== Exercise aim ==
Lay out the text lines of the items below as a single numbered list, leaving out blank lines and the pictures.
__________________________________________________
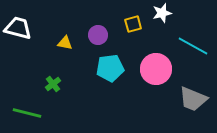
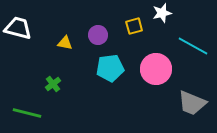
yellow square: moved 1 px right, 2 px down
gray trapezoid: moved 1 px left, 4 px down
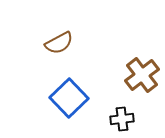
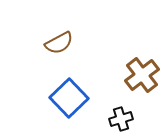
black cross: moved 1 px left; rotated 10 degrees counterclockwise
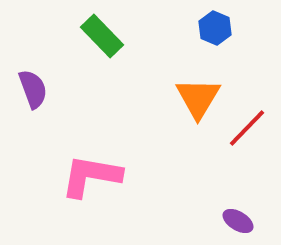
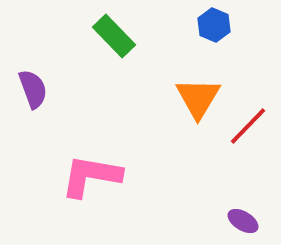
blue hexagon: moved 1 px left, 3 px up
green rectangle: moved 12 px right
red line: moved 1 px right, 2 px up
purple ellipse: moved 5 px right
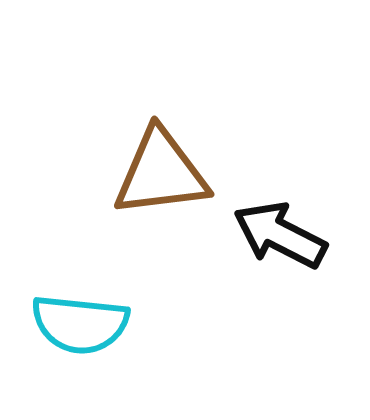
__________________________________________________
== Expected answer ==
1. yellow square: moved 1 px right, 2 px down
2. gray trapezoid: moved 1 px left, 4 px down
3. black cross: moved 1 px left; rotated 10 degrees counterclockwise
4. blue hexagon: moved 1 px left, 3 px up
5. green rectangle: moved 12 px right
6. red line: moved 1 px right, 2 px up
7. purple ellipse: moved 5 px right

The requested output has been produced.